§ DESCRIPTION OF THE TASK
Transcribe exactly the first line of the listing below and each line that follows it, ending with the line that contains "green dumbbell: 3 -> 1", and omit the remainder.

§ DATASET EXCERPTS
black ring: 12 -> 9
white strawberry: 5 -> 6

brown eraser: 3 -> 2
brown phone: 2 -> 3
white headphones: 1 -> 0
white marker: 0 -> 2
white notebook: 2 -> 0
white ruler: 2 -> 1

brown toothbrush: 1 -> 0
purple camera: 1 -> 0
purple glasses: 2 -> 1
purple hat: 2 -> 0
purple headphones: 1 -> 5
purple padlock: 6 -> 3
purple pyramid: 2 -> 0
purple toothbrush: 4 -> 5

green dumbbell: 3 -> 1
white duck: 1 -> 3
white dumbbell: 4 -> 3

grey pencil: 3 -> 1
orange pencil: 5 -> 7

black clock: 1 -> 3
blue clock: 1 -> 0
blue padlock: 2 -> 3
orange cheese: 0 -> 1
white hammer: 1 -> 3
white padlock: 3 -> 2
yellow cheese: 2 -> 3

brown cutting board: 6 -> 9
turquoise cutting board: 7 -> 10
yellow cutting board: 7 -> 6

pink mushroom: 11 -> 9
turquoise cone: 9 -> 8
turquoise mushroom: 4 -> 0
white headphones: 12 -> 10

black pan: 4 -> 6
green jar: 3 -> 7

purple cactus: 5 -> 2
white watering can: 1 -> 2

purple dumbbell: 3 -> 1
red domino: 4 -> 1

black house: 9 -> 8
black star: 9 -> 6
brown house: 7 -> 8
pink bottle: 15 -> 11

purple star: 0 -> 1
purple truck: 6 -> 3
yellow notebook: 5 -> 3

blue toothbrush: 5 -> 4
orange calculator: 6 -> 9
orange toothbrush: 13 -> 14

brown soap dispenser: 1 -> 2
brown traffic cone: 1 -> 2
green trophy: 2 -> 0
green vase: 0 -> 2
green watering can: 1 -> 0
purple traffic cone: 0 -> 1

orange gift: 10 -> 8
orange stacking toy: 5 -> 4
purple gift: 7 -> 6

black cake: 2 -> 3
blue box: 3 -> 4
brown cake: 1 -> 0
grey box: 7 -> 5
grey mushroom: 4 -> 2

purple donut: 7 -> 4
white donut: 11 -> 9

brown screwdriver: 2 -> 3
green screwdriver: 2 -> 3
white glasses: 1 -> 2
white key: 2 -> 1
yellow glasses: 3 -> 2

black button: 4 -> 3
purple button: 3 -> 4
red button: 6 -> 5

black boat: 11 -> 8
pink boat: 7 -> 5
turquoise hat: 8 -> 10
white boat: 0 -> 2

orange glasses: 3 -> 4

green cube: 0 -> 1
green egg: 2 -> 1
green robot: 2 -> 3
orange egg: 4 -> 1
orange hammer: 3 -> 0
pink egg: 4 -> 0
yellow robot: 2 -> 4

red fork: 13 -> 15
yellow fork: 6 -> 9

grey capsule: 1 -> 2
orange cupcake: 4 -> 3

§ RESULT OF THIS TASK
black ring: 12 -> 9
white strawberry: 5 -> 6

brown eraser: 3 -> 2
brown phone: 2 -> 3
white headphones: 1 -> 0
white marker: 0 -> 2
white notebook: 2 -> 0
white ruler: 2 -> 1

brown toothbrush: 1 -> 0
purple camera: 1 -> 0
purple glasses: 2 -> 1
purple hat: 2 -> 0
purple headphones: 1 -> 5
purple padlock: 6 -> 3
purple pyramid: 2 -> 0
purple toothbrush: 4 -> 5

green dumbbell: 3 -> 1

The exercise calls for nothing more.